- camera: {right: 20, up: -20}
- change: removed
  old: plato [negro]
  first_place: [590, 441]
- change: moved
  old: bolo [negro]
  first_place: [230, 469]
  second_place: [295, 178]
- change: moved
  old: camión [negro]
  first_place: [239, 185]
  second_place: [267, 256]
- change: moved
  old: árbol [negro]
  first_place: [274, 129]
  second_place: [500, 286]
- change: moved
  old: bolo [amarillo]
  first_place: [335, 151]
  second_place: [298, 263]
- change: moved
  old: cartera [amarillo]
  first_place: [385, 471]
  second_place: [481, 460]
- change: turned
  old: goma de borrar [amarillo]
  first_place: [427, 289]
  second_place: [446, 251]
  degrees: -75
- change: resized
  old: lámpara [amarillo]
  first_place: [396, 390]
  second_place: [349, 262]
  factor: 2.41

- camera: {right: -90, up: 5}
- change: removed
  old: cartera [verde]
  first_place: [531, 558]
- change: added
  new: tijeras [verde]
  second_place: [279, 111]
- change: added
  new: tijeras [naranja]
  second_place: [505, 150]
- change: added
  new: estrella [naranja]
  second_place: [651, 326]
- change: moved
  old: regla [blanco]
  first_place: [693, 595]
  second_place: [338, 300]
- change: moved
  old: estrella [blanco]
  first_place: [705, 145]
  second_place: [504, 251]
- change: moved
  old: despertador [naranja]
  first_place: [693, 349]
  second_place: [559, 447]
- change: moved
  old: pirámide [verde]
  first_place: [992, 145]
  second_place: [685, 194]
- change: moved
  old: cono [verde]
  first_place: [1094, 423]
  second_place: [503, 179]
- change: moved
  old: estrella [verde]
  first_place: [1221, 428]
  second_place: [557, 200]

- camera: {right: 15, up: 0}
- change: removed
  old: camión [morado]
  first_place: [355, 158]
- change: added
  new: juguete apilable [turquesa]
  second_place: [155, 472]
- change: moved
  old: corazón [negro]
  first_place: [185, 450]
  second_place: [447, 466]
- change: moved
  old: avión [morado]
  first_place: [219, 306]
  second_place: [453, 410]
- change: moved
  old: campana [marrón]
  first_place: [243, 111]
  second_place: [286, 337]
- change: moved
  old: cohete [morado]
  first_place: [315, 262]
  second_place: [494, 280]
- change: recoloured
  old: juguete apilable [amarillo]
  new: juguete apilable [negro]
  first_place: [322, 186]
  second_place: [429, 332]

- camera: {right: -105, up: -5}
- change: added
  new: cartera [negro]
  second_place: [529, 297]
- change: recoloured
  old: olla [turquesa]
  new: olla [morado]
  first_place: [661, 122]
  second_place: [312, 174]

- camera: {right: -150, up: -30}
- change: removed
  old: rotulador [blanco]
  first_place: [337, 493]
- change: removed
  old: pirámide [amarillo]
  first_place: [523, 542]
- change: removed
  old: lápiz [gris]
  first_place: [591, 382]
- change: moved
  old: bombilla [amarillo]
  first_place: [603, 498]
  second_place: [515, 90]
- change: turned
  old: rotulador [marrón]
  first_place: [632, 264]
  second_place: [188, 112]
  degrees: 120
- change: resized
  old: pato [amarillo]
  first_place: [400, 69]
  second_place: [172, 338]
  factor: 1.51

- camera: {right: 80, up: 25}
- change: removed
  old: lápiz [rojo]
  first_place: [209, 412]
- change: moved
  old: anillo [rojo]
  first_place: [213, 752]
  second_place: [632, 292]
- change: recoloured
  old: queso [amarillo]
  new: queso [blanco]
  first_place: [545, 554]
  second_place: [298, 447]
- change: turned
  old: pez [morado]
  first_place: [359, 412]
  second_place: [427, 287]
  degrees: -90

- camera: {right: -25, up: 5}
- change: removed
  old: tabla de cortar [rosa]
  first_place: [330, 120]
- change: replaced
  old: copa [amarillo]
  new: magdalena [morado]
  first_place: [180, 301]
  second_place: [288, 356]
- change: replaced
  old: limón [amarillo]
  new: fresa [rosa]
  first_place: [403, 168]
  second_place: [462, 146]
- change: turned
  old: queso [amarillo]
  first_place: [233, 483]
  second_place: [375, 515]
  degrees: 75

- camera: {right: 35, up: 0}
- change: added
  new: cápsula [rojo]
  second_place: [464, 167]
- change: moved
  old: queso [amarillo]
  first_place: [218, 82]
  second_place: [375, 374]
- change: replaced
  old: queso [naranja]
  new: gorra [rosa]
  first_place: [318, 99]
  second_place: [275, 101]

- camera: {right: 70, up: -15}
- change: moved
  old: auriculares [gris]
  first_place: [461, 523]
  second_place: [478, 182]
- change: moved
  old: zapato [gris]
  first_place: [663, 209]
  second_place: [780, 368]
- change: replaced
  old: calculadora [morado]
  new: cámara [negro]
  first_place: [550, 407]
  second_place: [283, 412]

————

▸ PROBLEM REQUIREMENTS: Your task is to repeat the records exactly. Begin at their first line and stop after the line containing "second_place: [349, 262]".

▸ EXERCISE RESULT:
- camera: {right: 20, up: -20}
- change: removed
  old: plato [negro]
  first_place: [590, 441]
- change: moved
  old: bolo [negro]
  first_place: [230, 469]
  second_place: [295, 178]
- change: moved
  old: camión [negro]
  first_place: [239, 185]
  second_place: [267, 256]
- change: moved
  old: árbol [negro]
  first_place: [274, 129]
  second_place: [500, 286]
- change: moved
  old: bolo [amarillo]
  first_place: [335, 151]
  second_place: [298, 263]
- change: moved
  old: cartera [amarillo]
  first_place: [385, 471]
  second_place: [481, 460]
- change: turned
  old: goma de borrar [amarillo]
  first_place: [427, 289]
  second_place: [446, 251]
  degrees: -75
- change: resized
  old: lámpara [amarillo]
  first_place: [396, 390]
  second_place: [349, 262]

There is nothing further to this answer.